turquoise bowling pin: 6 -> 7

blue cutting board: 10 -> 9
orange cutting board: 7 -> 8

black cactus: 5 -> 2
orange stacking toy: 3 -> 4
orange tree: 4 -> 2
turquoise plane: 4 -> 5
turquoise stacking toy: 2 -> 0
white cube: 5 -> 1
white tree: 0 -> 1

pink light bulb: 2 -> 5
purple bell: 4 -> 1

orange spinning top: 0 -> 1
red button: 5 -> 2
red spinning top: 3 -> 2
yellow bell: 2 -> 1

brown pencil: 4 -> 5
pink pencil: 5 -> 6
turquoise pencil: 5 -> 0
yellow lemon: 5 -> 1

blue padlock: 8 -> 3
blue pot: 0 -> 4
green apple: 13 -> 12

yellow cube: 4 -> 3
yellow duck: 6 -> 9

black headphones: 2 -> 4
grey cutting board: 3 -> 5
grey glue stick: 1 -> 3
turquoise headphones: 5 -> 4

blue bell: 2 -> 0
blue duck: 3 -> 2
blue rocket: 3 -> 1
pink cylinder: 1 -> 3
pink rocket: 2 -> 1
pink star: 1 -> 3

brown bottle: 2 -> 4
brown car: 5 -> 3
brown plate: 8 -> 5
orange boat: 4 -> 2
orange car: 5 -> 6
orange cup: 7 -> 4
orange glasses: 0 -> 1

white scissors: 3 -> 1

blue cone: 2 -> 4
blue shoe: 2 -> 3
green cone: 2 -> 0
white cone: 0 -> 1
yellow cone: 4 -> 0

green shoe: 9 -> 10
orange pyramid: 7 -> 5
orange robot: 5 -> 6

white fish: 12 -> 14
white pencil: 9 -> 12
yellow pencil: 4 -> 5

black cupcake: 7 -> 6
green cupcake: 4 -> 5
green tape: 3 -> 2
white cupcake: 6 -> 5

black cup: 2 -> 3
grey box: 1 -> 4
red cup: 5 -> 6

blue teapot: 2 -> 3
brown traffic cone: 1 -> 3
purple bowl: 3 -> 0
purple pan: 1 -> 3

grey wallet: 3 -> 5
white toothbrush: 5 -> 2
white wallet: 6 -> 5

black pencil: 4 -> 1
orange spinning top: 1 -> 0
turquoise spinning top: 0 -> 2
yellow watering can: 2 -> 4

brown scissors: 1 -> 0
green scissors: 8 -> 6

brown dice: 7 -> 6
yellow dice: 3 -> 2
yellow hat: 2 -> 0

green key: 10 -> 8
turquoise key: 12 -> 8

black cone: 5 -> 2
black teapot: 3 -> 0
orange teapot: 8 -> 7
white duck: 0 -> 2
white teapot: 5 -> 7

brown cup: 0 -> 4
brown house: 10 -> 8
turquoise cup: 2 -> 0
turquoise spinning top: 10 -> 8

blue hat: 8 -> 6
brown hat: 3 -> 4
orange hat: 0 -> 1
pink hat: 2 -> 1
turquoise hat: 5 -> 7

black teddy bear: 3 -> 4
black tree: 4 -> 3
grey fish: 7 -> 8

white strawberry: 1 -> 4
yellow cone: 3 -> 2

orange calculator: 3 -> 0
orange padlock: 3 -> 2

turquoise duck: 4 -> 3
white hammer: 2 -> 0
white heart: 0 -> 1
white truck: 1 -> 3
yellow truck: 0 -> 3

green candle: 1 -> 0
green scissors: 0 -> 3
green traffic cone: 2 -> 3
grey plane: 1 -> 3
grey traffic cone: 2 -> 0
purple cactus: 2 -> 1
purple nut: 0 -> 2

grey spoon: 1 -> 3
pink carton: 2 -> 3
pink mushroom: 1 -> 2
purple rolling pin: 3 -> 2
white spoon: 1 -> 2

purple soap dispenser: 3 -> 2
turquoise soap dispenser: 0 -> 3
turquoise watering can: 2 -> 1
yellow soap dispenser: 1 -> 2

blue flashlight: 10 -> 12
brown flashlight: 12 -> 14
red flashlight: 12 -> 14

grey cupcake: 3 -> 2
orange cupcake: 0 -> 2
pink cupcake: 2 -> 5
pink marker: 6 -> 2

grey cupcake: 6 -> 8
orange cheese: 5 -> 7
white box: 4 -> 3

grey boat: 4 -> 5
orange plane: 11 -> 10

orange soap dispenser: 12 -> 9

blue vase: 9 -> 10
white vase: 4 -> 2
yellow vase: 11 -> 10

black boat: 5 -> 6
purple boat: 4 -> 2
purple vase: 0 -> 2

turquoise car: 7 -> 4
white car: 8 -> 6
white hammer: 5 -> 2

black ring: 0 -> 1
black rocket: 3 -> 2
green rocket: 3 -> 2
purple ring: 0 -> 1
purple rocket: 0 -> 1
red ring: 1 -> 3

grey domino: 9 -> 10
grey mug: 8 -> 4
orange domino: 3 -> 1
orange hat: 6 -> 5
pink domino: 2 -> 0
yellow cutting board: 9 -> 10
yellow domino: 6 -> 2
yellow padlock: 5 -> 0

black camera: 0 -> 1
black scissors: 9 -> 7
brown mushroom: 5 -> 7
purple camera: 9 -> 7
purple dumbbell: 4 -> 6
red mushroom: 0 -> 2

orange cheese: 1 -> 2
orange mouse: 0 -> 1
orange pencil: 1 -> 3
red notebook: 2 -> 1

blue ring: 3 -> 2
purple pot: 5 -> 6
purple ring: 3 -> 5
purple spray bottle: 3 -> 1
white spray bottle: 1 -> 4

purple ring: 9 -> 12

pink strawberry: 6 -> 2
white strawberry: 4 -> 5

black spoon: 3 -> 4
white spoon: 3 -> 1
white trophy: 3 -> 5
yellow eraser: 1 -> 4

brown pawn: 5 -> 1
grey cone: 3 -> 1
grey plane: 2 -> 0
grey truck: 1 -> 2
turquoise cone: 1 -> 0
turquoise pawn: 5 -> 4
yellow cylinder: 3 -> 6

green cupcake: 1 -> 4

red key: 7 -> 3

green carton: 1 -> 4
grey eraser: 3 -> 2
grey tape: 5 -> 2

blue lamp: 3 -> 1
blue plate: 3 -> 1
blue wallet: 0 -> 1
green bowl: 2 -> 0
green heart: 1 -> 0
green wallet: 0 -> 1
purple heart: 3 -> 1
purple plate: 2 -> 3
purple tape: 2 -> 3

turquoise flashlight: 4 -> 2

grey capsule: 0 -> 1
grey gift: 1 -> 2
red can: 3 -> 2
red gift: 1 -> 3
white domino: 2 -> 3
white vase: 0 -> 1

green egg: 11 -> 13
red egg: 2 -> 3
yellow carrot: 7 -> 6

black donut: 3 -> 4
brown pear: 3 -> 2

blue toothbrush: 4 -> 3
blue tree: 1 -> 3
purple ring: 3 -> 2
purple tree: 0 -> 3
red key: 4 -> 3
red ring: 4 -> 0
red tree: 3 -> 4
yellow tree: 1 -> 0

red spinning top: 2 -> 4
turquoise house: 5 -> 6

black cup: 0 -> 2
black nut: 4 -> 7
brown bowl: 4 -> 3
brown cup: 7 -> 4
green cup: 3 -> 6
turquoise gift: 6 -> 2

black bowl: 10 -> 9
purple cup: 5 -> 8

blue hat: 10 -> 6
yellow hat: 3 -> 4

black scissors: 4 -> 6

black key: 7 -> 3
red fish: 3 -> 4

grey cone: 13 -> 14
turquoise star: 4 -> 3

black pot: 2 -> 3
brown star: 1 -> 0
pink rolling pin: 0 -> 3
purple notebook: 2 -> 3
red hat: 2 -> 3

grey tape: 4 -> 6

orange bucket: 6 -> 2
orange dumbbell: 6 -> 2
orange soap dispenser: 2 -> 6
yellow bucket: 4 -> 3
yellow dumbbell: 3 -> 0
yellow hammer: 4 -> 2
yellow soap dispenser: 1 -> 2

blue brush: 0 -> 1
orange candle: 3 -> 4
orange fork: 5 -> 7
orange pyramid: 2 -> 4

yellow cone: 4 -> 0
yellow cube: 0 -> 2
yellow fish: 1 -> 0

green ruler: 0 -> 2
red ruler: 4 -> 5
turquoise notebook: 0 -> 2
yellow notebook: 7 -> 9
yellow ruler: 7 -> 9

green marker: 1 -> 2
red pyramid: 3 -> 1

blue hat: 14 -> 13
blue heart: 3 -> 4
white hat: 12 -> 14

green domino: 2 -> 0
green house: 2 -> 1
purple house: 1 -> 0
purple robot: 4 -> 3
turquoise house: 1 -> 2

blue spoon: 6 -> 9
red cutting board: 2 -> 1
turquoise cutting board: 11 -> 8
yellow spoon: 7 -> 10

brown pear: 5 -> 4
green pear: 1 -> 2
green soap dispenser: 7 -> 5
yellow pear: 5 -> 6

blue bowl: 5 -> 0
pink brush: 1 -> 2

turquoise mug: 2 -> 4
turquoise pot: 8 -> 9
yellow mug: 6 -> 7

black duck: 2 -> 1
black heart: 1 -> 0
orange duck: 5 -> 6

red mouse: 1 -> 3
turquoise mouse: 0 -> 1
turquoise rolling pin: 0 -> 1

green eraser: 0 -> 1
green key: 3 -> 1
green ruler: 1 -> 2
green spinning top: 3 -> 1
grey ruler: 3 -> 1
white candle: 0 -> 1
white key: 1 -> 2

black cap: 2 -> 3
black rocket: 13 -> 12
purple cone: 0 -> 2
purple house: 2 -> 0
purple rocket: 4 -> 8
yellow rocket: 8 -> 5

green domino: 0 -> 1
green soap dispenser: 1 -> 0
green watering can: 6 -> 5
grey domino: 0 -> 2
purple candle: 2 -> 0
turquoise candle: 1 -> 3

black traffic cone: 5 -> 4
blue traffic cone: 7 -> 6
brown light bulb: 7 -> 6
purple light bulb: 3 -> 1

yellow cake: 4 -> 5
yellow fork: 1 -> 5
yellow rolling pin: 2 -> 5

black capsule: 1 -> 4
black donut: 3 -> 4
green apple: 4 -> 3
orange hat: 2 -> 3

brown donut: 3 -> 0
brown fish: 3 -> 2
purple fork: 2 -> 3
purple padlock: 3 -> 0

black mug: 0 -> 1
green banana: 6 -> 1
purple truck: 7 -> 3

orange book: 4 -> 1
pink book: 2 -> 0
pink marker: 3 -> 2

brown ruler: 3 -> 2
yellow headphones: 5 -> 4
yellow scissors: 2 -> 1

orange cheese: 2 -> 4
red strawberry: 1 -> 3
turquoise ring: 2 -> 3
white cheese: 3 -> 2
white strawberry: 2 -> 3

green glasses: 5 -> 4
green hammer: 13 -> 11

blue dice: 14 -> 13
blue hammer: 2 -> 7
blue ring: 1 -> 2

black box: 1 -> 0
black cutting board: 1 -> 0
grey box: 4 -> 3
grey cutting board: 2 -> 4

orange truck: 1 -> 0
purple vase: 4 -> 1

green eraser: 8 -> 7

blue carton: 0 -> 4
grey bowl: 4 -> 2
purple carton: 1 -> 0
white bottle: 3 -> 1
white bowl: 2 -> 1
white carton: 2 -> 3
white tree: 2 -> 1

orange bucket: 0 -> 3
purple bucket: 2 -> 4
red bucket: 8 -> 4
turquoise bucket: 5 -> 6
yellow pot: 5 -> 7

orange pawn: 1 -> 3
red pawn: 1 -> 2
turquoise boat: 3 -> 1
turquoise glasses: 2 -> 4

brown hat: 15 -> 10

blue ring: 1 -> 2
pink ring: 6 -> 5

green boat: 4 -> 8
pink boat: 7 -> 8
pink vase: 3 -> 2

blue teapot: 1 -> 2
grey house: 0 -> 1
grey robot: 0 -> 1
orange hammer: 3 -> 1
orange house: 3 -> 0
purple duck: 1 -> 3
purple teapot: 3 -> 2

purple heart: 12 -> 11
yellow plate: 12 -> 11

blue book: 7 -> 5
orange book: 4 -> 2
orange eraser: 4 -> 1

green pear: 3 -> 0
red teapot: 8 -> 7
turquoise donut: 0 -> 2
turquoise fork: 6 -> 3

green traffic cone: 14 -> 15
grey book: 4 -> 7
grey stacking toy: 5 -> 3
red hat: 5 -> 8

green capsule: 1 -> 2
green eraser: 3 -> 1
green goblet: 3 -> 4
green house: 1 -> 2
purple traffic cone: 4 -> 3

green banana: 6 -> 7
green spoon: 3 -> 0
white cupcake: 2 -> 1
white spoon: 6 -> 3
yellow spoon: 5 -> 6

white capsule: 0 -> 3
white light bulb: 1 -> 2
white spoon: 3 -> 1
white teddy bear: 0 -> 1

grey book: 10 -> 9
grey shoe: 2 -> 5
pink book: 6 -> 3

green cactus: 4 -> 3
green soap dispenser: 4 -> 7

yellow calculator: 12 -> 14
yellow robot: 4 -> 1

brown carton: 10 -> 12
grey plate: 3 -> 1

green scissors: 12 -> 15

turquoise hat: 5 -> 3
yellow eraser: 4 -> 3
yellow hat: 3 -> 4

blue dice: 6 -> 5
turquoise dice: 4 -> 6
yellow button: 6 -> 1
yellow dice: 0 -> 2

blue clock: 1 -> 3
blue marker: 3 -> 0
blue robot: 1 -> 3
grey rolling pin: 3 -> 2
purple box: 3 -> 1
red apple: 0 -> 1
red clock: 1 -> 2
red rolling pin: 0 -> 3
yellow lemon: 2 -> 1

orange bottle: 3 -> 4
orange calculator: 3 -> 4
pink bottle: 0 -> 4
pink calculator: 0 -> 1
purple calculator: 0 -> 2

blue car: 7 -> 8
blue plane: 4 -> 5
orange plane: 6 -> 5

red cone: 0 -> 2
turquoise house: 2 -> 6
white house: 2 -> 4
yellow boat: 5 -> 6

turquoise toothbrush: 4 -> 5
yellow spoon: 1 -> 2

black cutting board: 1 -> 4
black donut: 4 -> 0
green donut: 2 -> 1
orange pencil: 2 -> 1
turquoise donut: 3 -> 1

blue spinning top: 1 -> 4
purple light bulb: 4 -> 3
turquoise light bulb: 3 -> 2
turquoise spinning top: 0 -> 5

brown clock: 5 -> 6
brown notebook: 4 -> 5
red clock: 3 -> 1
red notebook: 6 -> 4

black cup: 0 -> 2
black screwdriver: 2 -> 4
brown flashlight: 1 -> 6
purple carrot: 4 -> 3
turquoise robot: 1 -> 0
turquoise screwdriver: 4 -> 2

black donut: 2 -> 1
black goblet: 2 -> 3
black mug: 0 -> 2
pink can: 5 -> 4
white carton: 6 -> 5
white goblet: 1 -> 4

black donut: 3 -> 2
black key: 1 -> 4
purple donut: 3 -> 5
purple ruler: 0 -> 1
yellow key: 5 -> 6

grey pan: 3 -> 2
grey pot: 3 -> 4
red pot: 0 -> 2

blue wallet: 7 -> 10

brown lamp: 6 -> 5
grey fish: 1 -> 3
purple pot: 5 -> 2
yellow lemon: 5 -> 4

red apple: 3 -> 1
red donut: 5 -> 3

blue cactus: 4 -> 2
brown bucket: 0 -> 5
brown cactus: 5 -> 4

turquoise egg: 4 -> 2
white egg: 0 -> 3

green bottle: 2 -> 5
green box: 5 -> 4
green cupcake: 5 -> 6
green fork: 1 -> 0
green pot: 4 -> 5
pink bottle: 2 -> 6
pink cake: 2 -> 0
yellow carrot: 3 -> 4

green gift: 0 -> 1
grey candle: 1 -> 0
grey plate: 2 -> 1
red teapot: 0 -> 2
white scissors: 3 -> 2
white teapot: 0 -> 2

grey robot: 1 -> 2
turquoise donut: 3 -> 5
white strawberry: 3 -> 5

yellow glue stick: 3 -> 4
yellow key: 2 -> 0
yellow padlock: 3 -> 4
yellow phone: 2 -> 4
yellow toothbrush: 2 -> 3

┄┄┄┄┄┄┄┄┄┄

_ASSIGNED TASK_
Go through the listing above line by line and state how many lines include the string "star". Write only the number.

_SOLUTION TO THIS EXERCISE_
3